◆ What this task involves ◆
In the entries that follow, identify the line containing "CN101 pin 1: +5V -> GND" and return it together with all later lines, exactly as they appear.

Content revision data
*-*-*

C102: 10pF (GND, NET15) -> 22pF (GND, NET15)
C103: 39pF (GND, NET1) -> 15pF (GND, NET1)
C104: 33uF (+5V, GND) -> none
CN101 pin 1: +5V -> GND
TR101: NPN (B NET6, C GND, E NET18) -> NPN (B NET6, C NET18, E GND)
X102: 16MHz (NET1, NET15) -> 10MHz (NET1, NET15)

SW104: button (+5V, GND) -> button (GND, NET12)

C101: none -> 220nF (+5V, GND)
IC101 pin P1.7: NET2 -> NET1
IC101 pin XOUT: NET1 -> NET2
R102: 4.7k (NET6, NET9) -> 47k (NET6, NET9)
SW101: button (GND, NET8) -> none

*-*-*

◆ Written answer ◆
CN101 pin 1: +5V -> GND
TR101: NPN (B NET6, C GND, E NET18) -> NPN (B NET6, C NET18, E GND)
X102: 16MHz (NET1, NET15) -> 10MHz (NET1, NET15)

SW104: button (+5V, GND) -> button (GND, NET12)

C101: none -> 220nF (+5V, GND)
IC101 pin P1.7: NET2 -> NET1
IC101 pin XOUT: NET1 -> NET2
R102: 4.7k (NET6, NET9) -> 47k (NET6, NET9)
SW101: button (GND, NET8) -> none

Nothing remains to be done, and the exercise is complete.